**Task goal:** Your task is to find every line in the records that holds the string "camera" and copy it.

**Material for this task:**
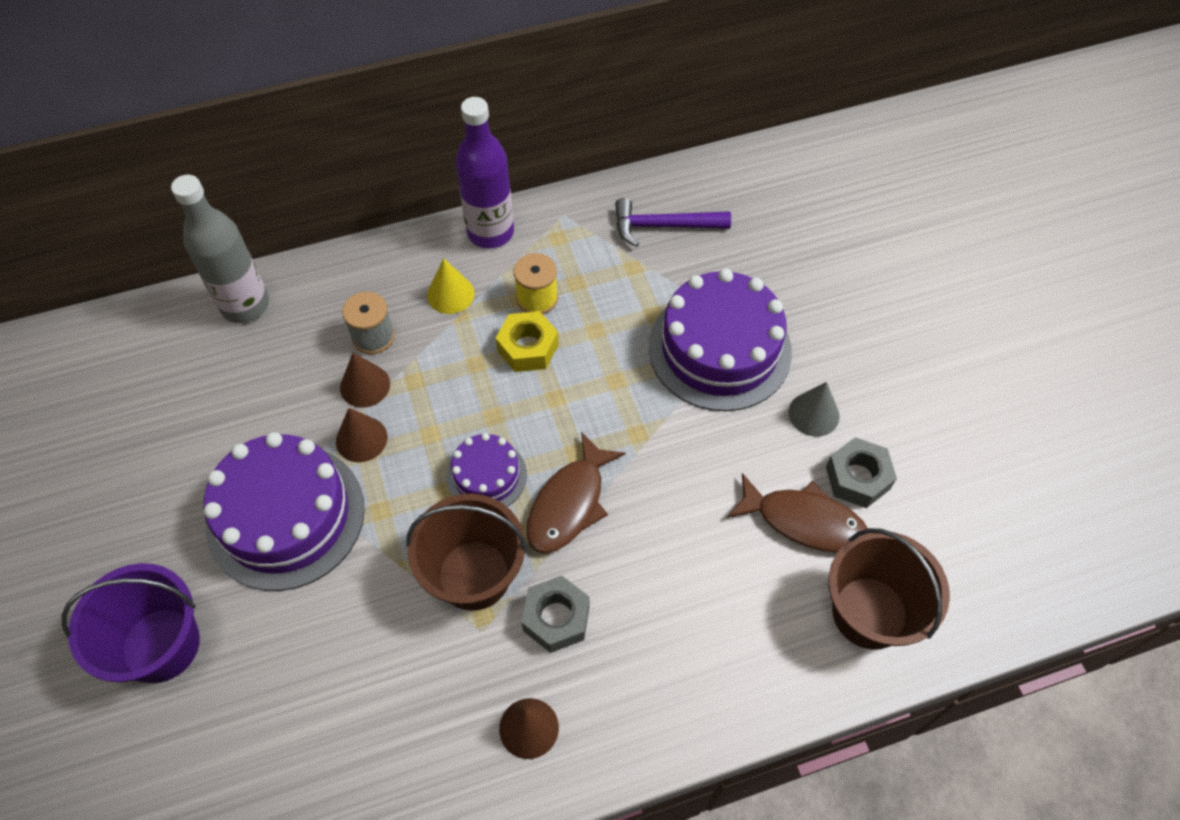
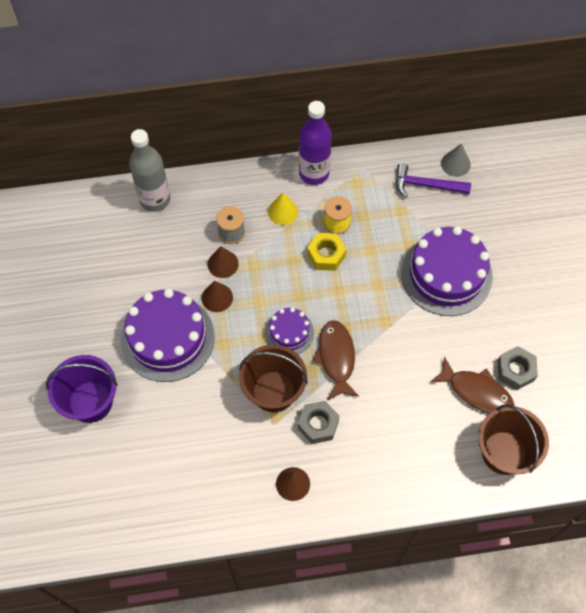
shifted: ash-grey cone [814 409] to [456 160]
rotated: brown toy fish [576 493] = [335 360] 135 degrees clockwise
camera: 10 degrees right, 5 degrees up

* * *

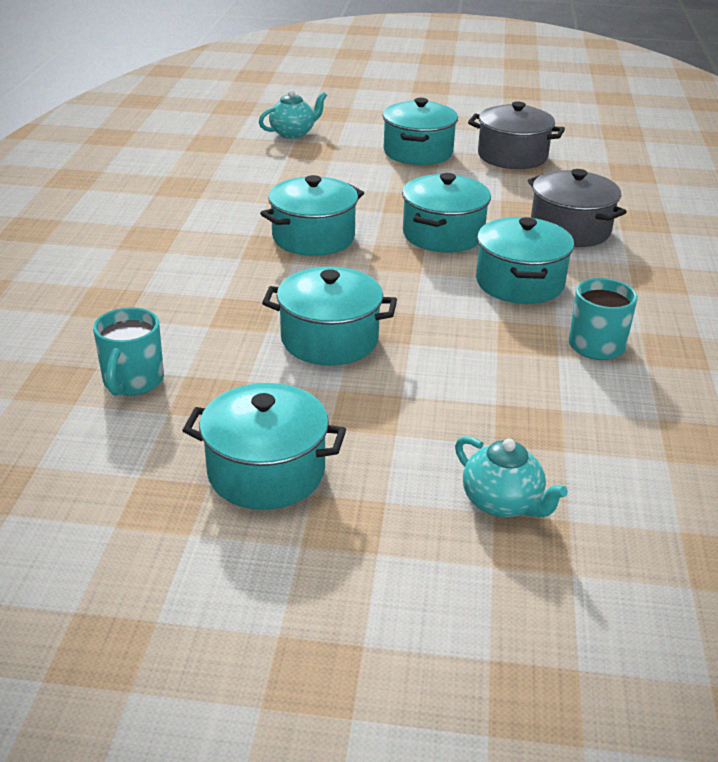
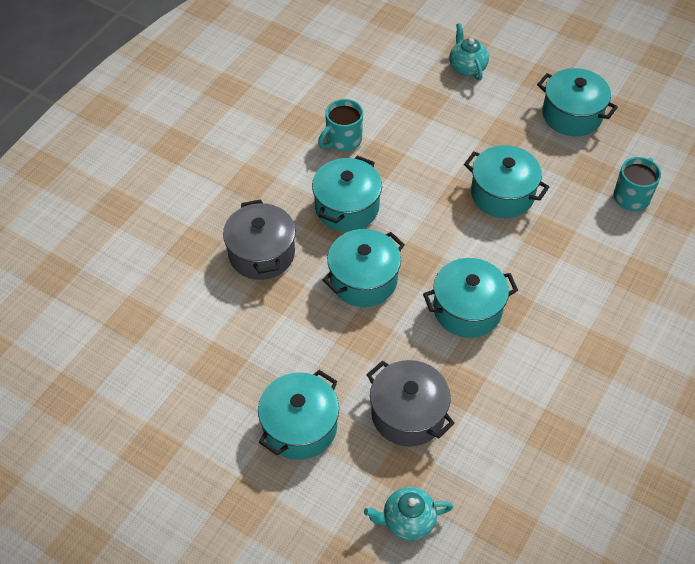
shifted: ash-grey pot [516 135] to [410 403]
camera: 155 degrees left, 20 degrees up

**Written response:**
camera: 10 degrees right, 5 degrees up
camera: 155 degrees left, 20 degrees up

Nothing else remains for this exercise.